What to produce — Every line from the start of the data through the line containing "Q4: PNP 2N2907" should be retyped exactly; the pictures should not.

(Itemized modification records)

Segment Open

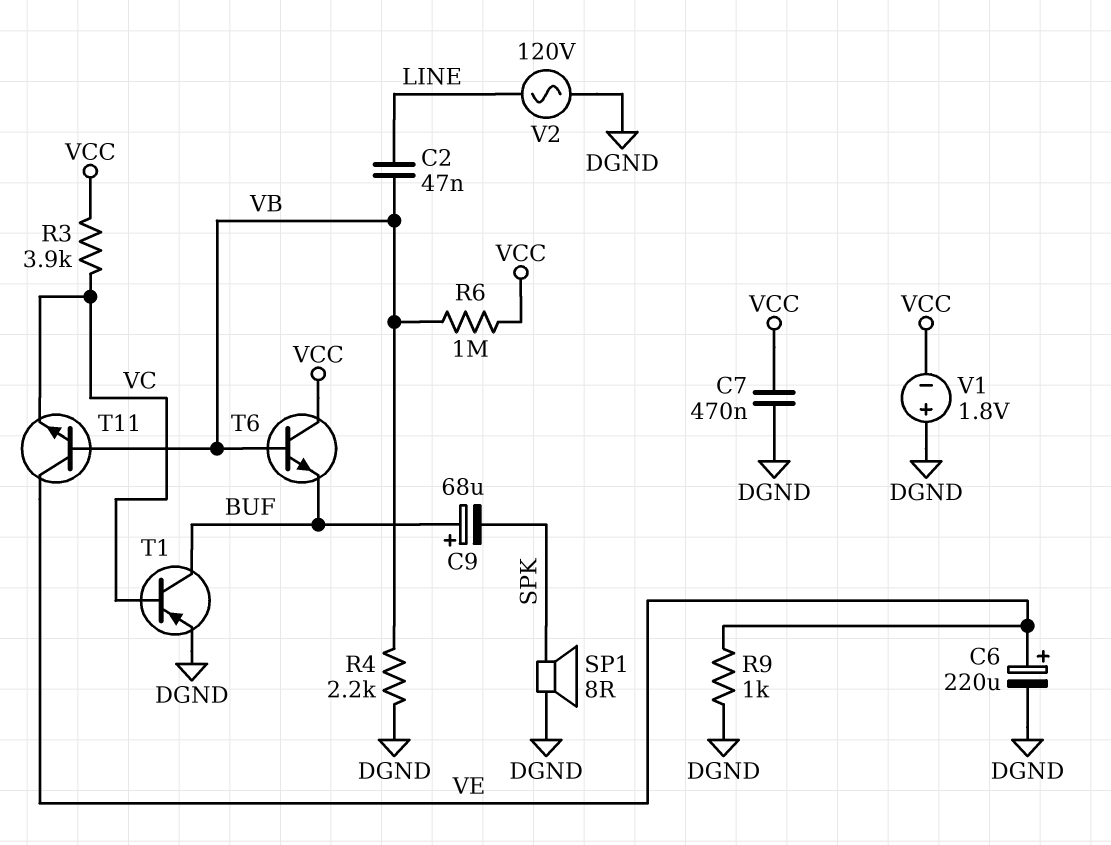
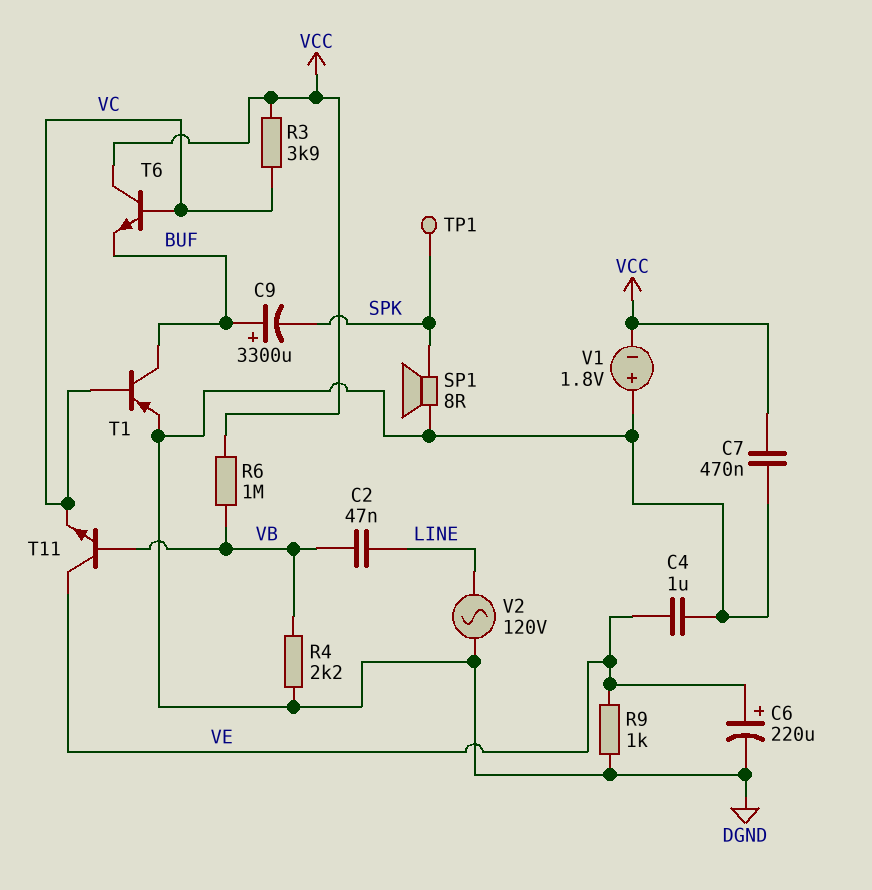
C4: none -> 1uF (DGND, VE)
C9: 68uF (plus BUF, minus SPK) -> 3300uF (plus BUF, minus SPK)
T6: NPN (B VB, C VCC, E BUF) -> NPN (B VC, C VCC, E BUF)
TP1: none -> test point (SPK)

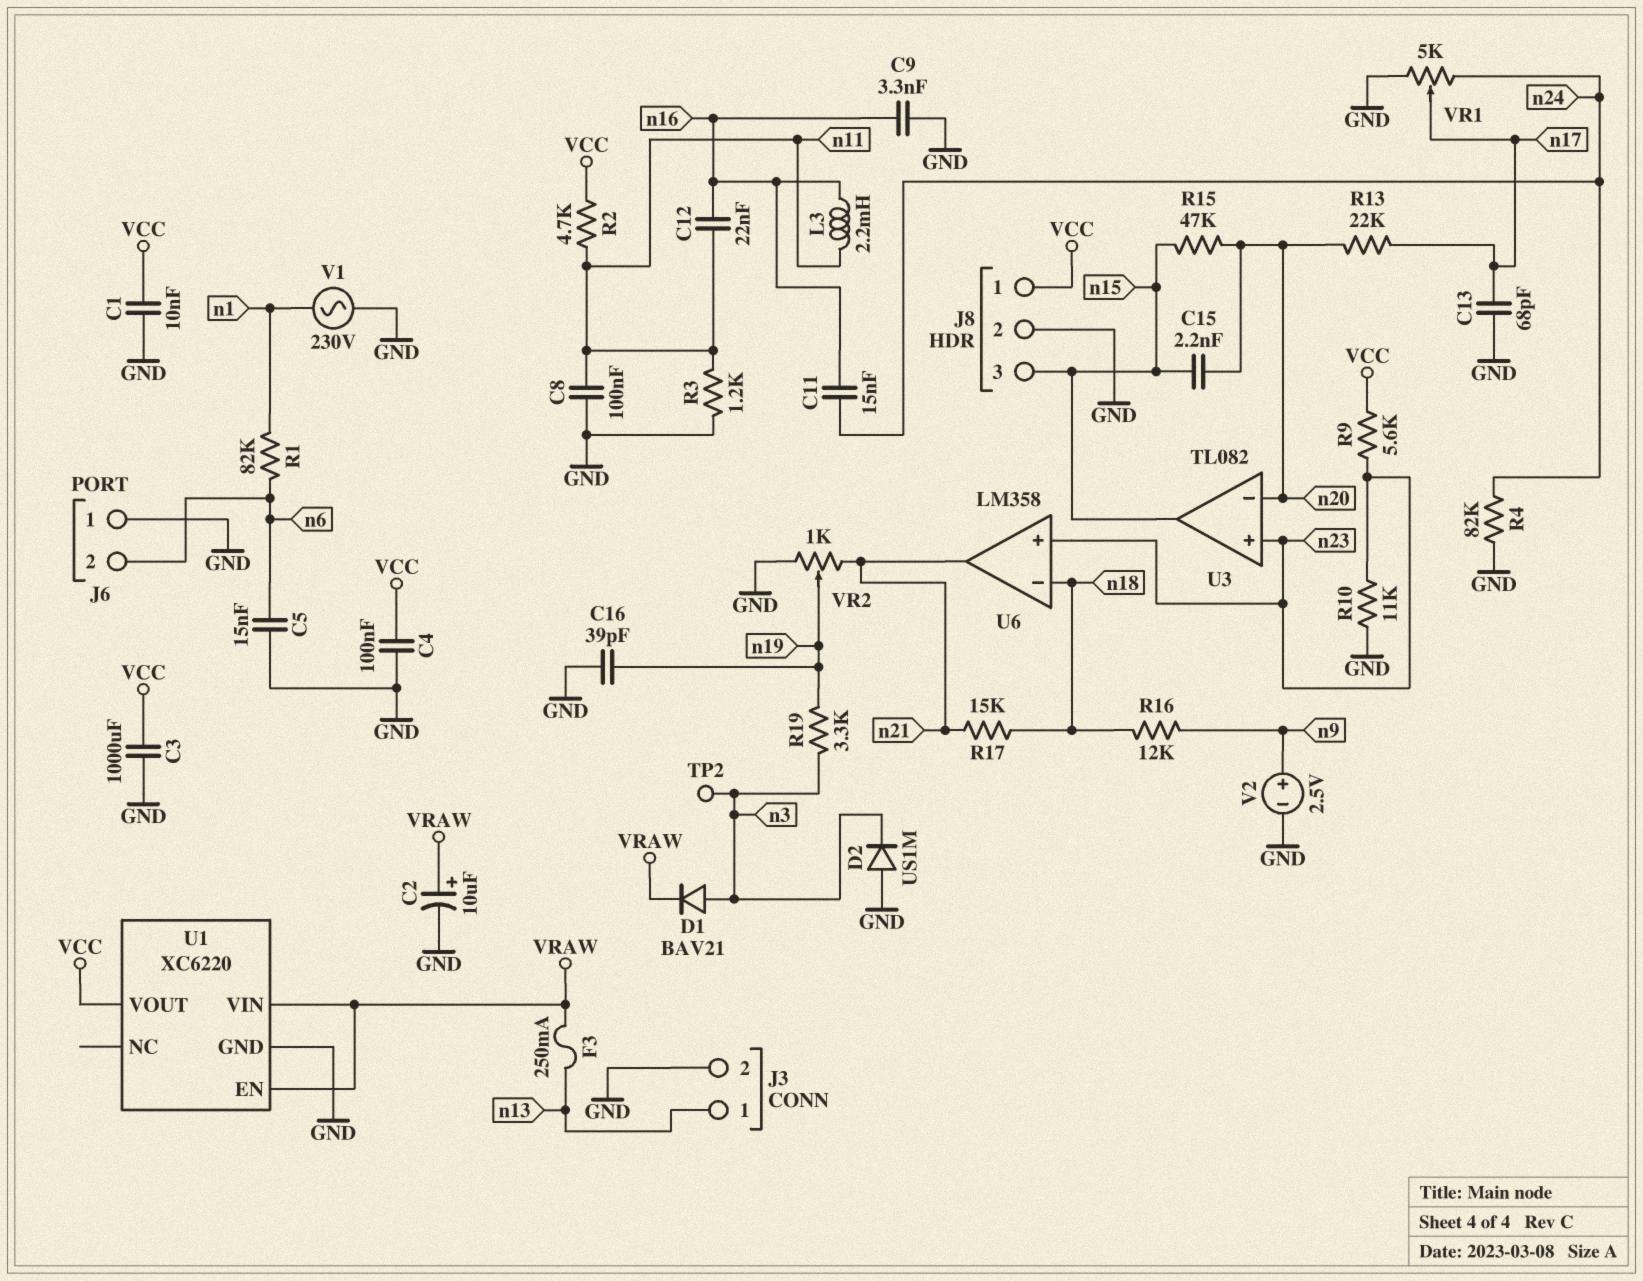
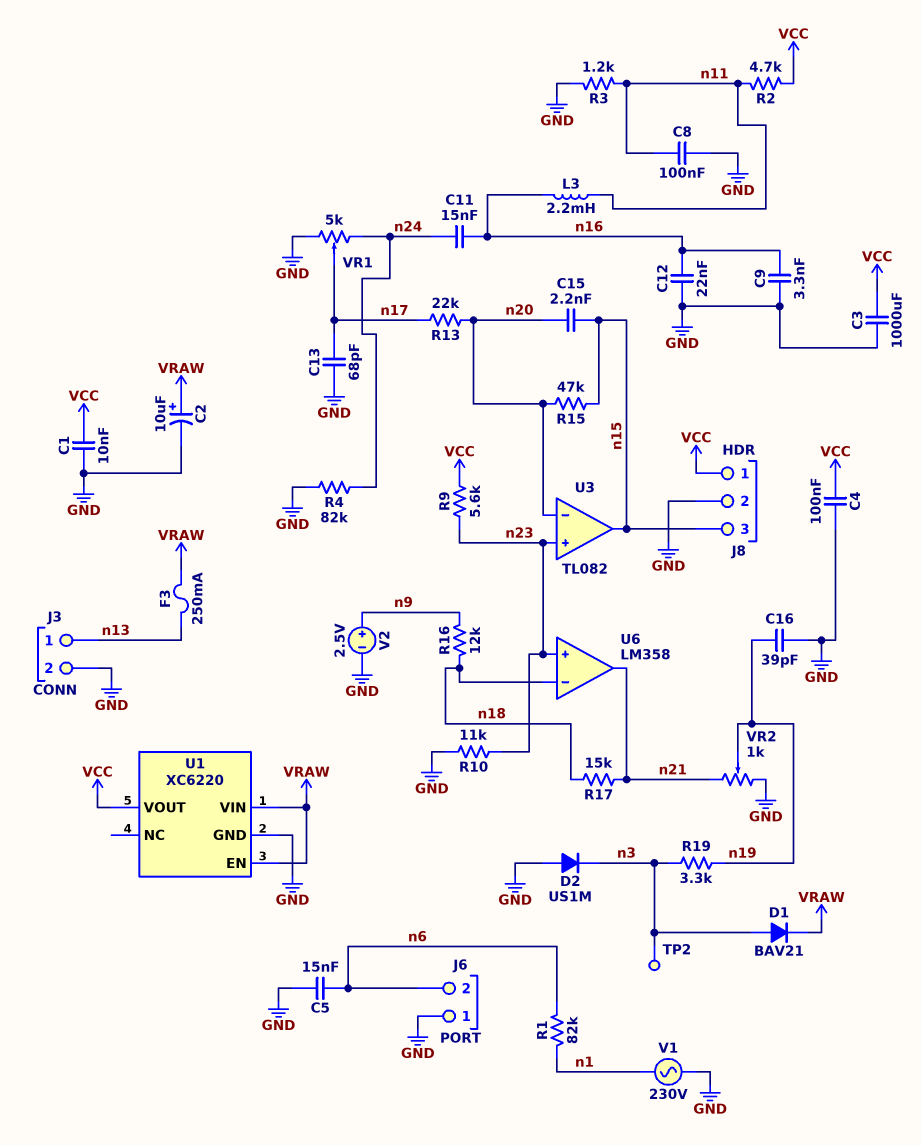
C12: 22nF (n11, n16) -> 22nF (GND, n16)

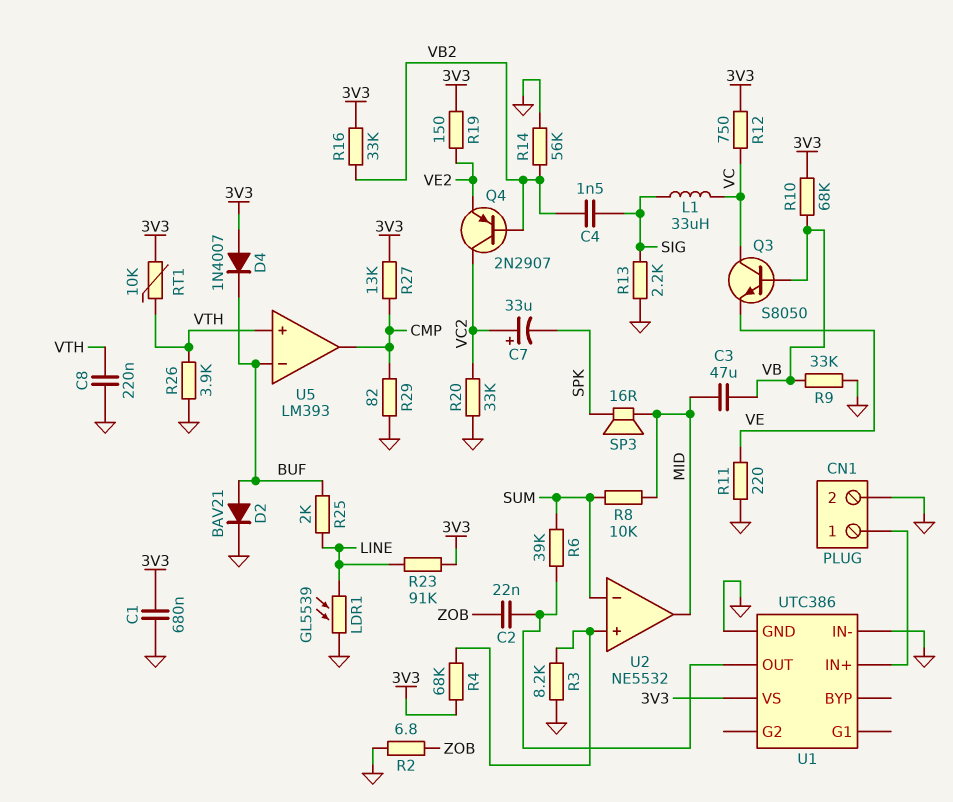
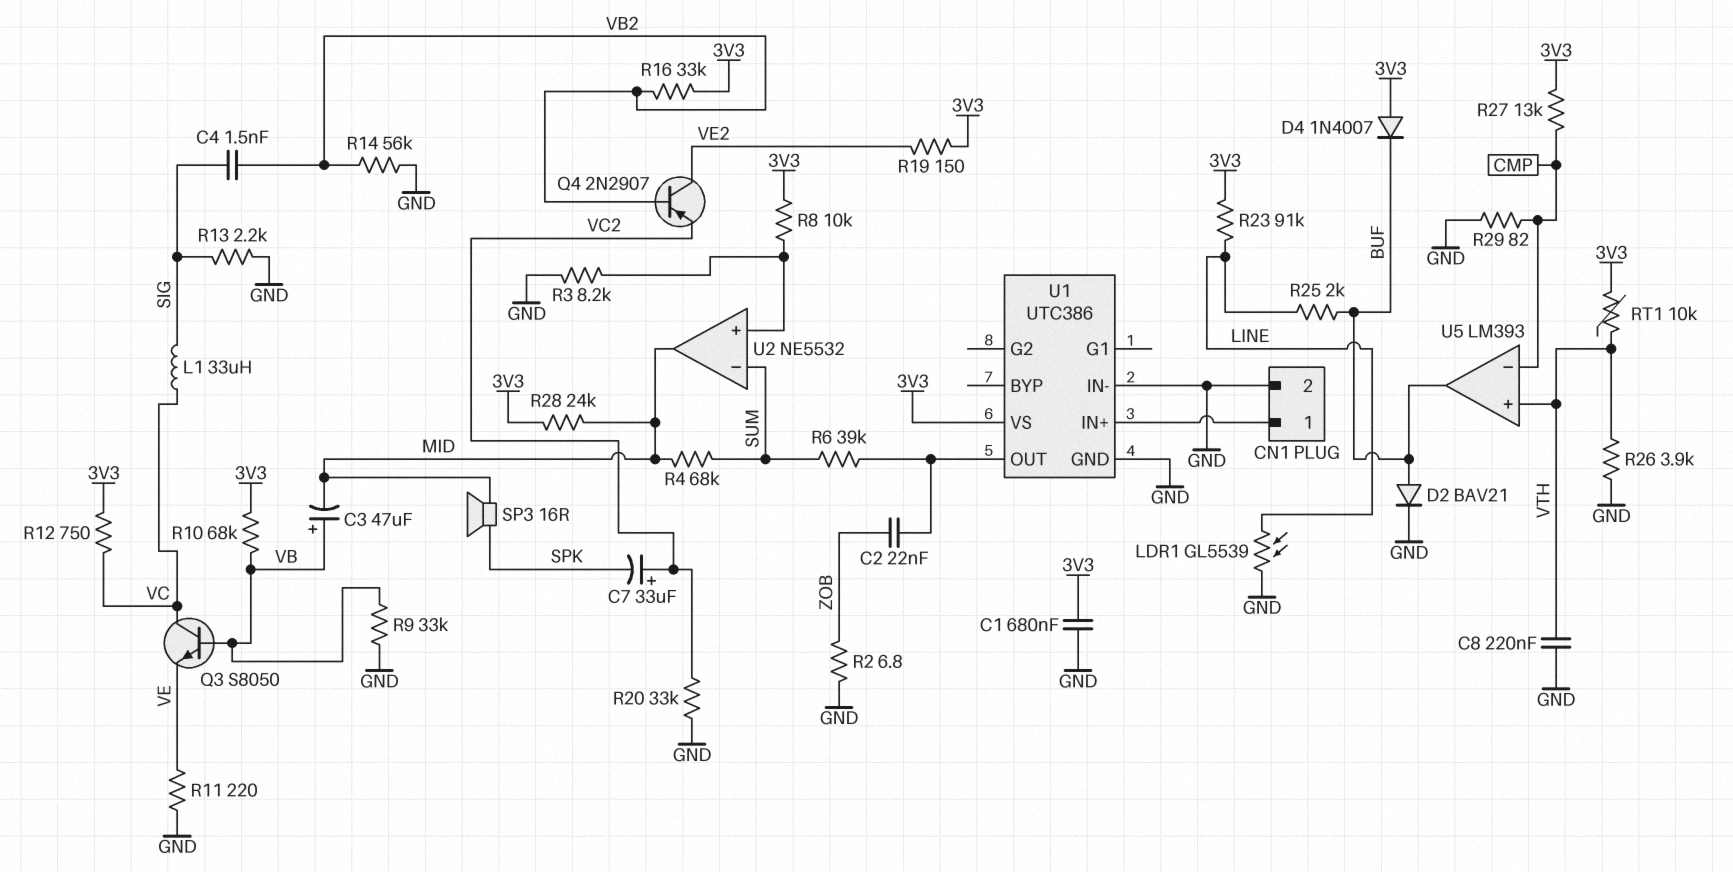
C3: 47uF (MID, VB) -> 47uF (plus VB, minus MID)
Q4: PNP 2N2907 (B VB2, C VC2, E VE2) -> PNP 2N2907 (B VB2, C VE2, E VC2)
R4: 68k (3V3, U2/in+) -> 68k (MID, SUM)
R8: 10k (MID, SUM) -> 10k (3V3, U2/in+)
R28: none -> 24k (3V3, MID)
U5 pin in-: BUF -> CMP
U5 pin out: CMP -> BUF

Segment Closed

Solution to this problem —
C4: none -> 1uF (DGND, VE)
C9: 68uF (plus BUF, minus SPK) -> 3300uF (plus BUF, minus SPK)
T6: NPN (B VB, C VCC, E BUF) -> NPN (B VC, C VCC, E BUF)
TP1: none -> test point (SPK)

C12: 22nF (n11, n16) -> 22nF (GND, n16)

C3: 47uF (MID, VB) -> 47uF (plus VB, minus MID)
Q4: PNP 2N2907 (B VB2, C VC2, E VE2) -> PNP 2N2907 (B VB2, C VE2, E VC2)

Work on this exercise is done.